__EXERCISE INSTRUCTIONS__.
For this exercise, reproduce the records exactly as they stand and do not carry any images over.

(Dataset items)
****************

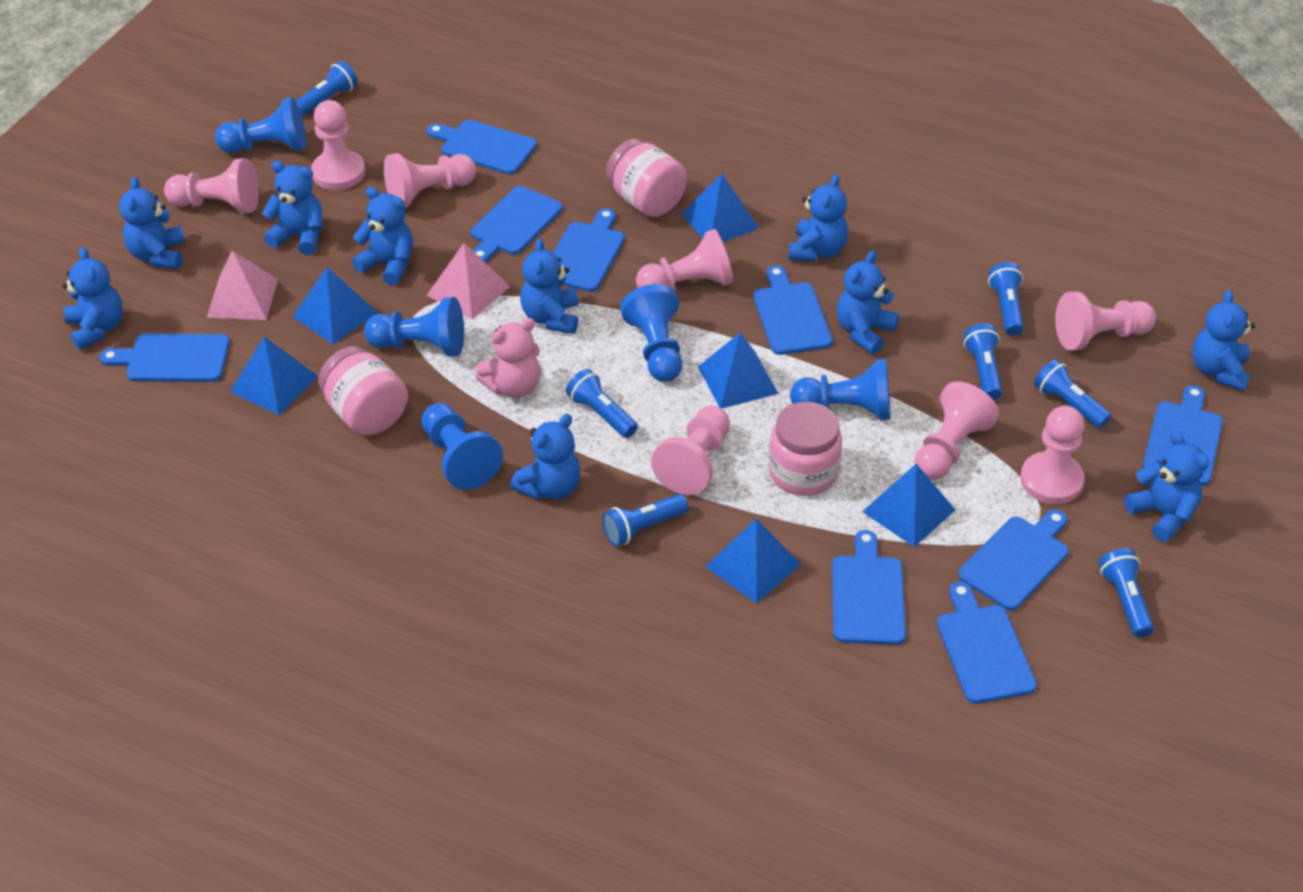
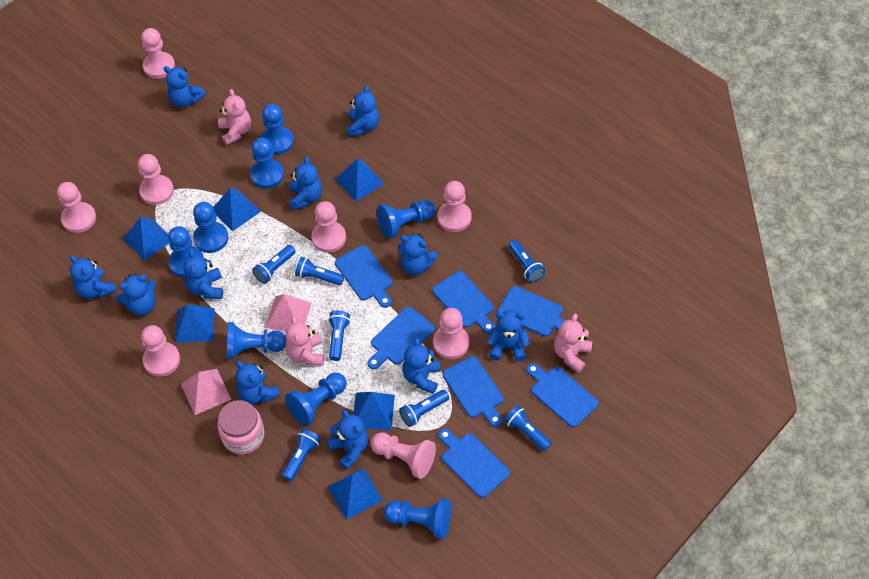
blue cutting board: 9 -> 7
blue pawn: 5 -> 8
blue teddy bear: 10 -> 11
pink jar: 3 -> 1
pink teddy bear: 1 -> 3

****************

__TASK OUTPUT__.
blue cutting board: 9 -> 7
blue pawn: 5 -> 8
blue teddy bear: 10 -> 11
pink jar: 3 -> 1
pink teddy bear: 1 -> 3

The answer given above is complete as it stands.